- Opening Delimiter -
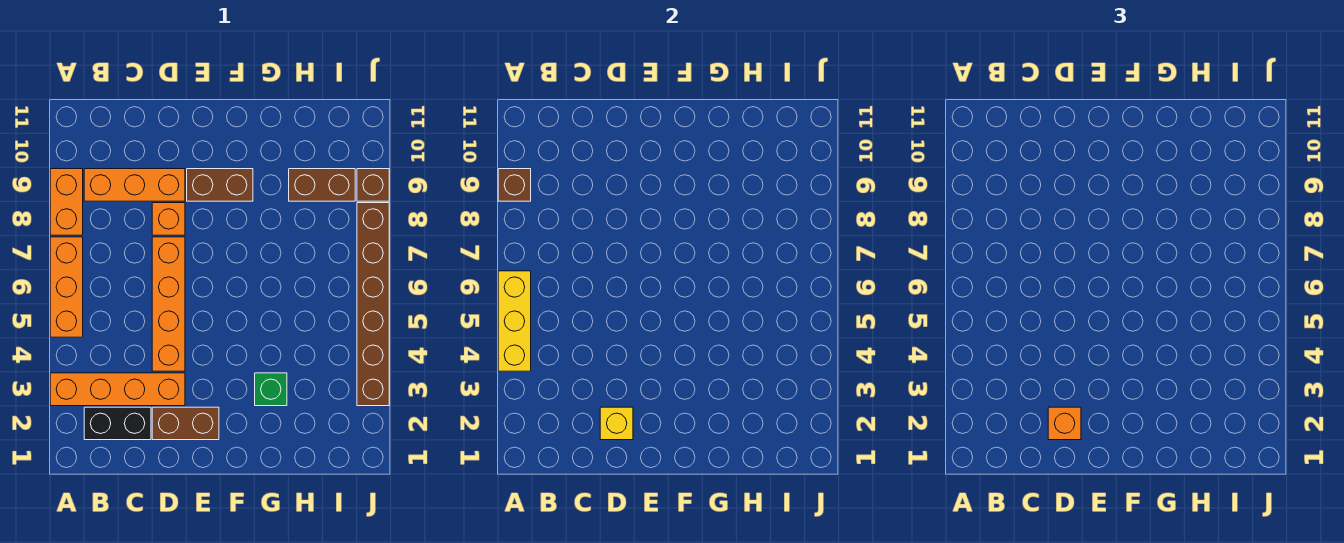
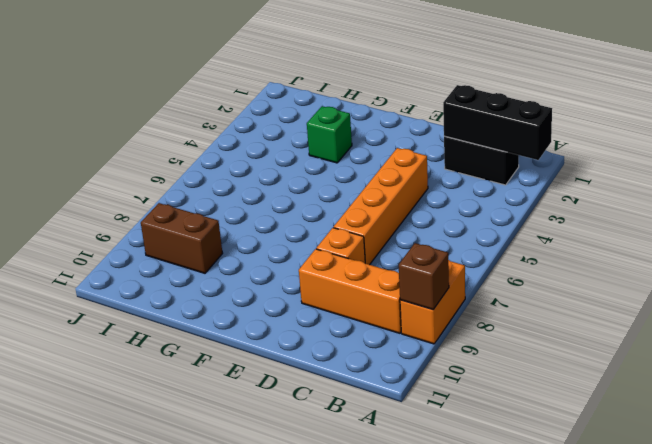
black brick A2:C2 level 2 -> none
none -> orange brick A3:D3 level 1
none -> orange brick A5:A7 level 1
none -> brown brick D2:E2 level 1

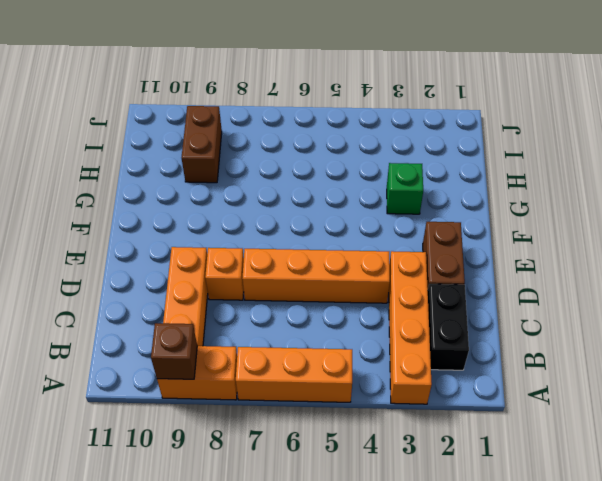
none -> brown brick E9:F9 level 1
none -> brown brick J3:J8 level 1
none -> brown brick J9 level 1

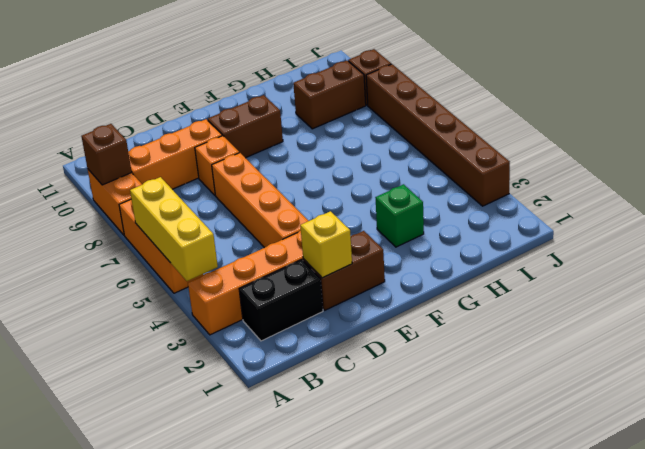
none -> orange brick D2 level 3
- Closing Delimiter -
[ACTION ITEM]:
Go through the records line by line and count those that contain the string "brown". Answer with the count alone.

[RESPONSE TO THIS TASK]:
4